» **Source records**:
══════════════════════════════

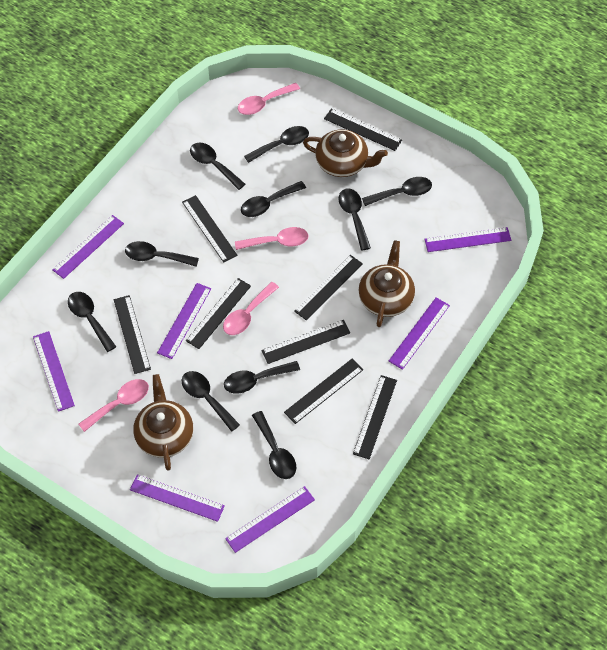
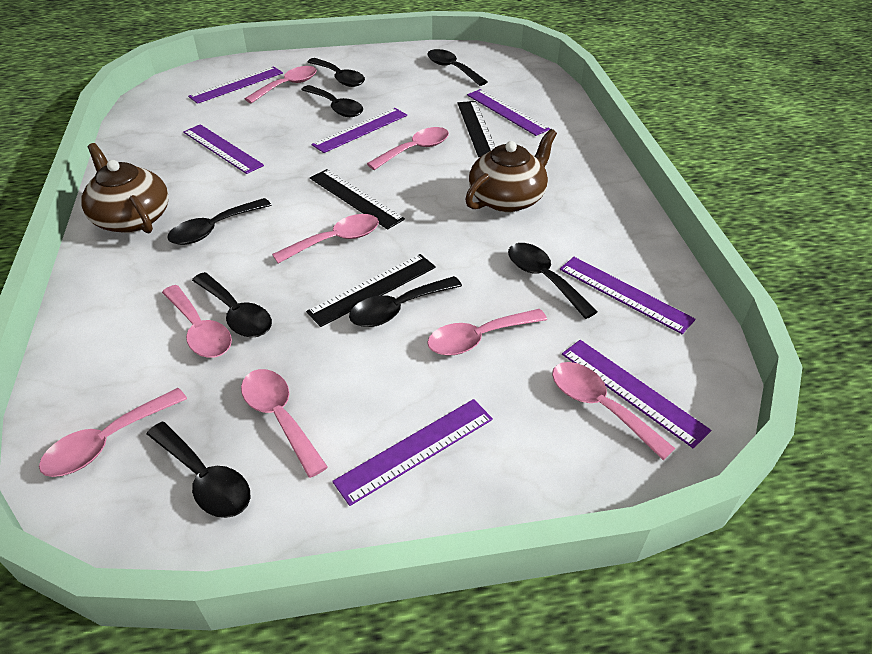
black ruler: 8 -> 3
black spoon: 10 -> 8
brown teapot: 3 -> 2
pink spoon: 4 -> 8

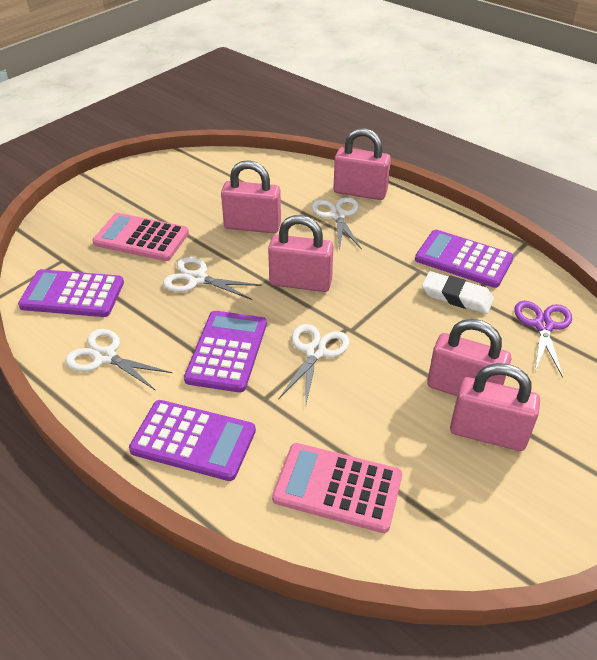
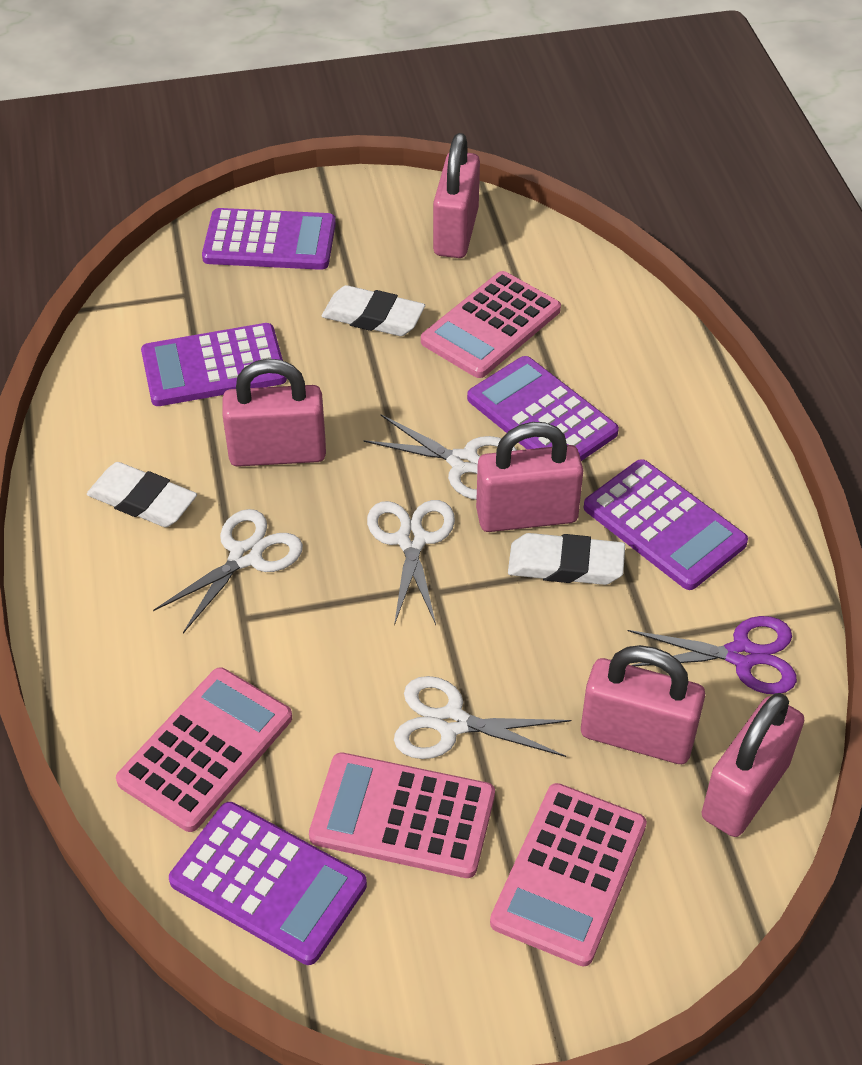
pink calculator: 2 -> 4
purple calculator: 4 -> 5
white eraser: 1 -> 3

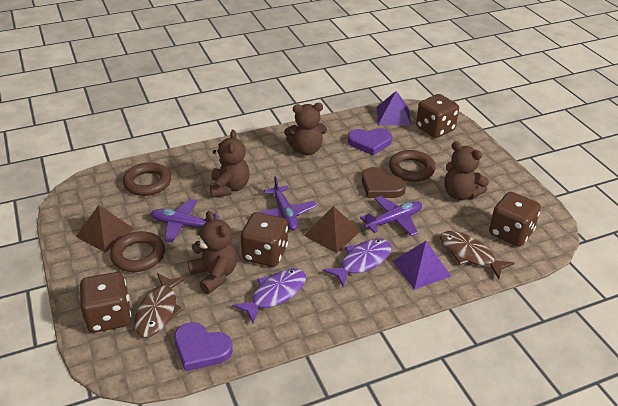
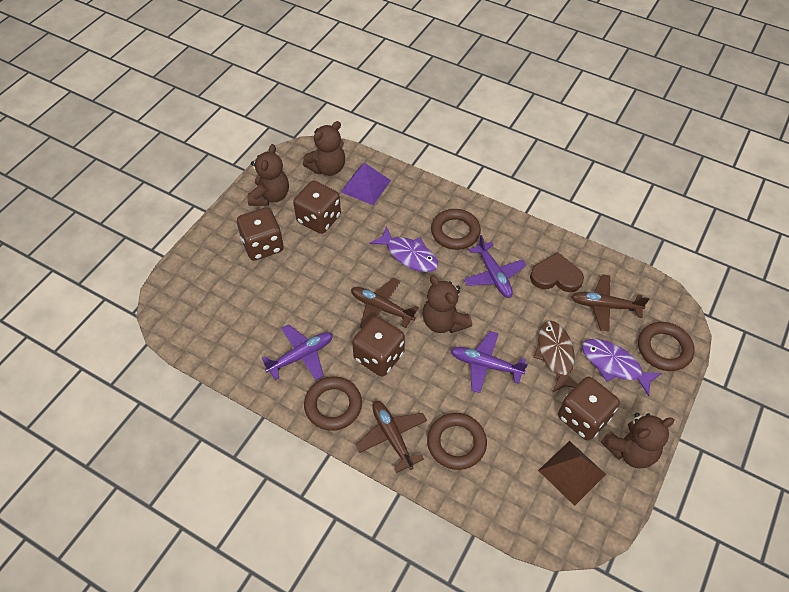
brown fish: 2 -> 1
brown plane: 0 -> 3
brown pyramid: 2 -> 1
brown ring: 3 -> 4
purple heart: 2 -> 0
purple pyramid: 2 -> 1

══════════════════════════════

» **Work request**: Please retype the data exactly. The pictures do not go in.

» **Your response**:
black ruler: 8 -> 3
black spoon: 10 -> 8
brown teapot: 3 -> 2
pink spoon: 4 -> 8

pink calculator: 2 -> 4
purple calculator: 4 -> 5
white eraser: 1 -> 3

brown fish: 2 -> 1
brown plane: 0 -> 3
brown pyramid: 2 -> 1
brown ring: 3 -> 4
purple heart: 2 -> 0
purple pyramid: 2 -> 1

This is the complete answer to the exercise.